### STATED EXERCISE
Copy the records below exactly as they appear.

##### DATA PROVIDED #####

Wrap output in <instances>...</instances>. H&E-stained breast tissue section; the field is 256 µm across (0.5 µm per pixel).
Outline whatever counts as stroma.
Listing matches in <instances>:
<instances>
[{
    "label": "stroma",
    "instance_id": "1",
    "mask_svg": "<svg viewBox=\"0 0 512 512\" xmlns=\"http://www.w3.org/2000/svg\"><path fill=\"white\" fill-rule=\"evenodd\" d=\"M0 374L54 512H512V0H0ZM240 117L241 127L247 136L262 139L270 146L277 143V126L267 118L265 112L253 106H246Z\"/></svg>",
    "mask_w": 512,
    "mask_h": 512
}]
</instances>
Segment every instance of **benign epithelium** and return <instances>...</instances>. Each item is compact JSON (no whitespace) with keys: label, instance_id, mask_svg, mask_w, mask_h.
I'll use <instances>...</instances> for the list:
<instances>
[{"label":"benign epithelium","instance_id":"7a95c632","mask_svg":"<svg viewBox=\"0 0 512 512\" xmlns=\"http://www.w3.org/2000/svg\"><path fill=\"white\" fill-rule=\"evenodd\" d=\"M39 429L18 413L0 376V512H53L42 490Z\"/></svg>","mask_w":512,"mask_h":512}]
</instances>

#####

### ANSWER FOR THIS EXERCISE
Wrap output in <instances>...</instances>. H&E-stained breast tissue section; the field is 256 µm across (0.5 µm per pixel).
Outline whatever counts as stroma.
Listing matches in <instances>:
<instances>
[{
    "label": "stroma",
    "instance_id": "1",
    "mask_svg": "<svg viewBox=\"0 0 512 512\" xmlns=\"http://www.w3.org/2000/svg\"><path fill=\"white\" fill-rule=\"evenodd\" d=\"M0 374L54 512H512V0H0ZM240 117L241 127L247 136L262 139L270 146L277 143V126L267 118L265 112L253 106H246Z\"/></svg>",
    "mask_w": 512,
    "mask_h": 512
}]
</instances>
Segment every instance of **benign epithelium** and return <instances>...</instances>. Each item is compact JSON (no whitespace) with keys: label, instance_id, mask_svg, mask_w, mask_h.
I'll use <instances>...</instances> for the list:
<instances>
[{"label":"benign epithelium","instance_id":"7a95c632","mask_svg":"<svg viewBox=\"0 0 512 512\" xmlns=\"http://www.w3.org/2000/svg\"><path fill=\"white\" fill-rule=\"evenodd\" d=\"M39 429L18 413L0 376V512H53L42 490Z\"/></svg>","mask_w":512,"mask_h":512}]
</instances>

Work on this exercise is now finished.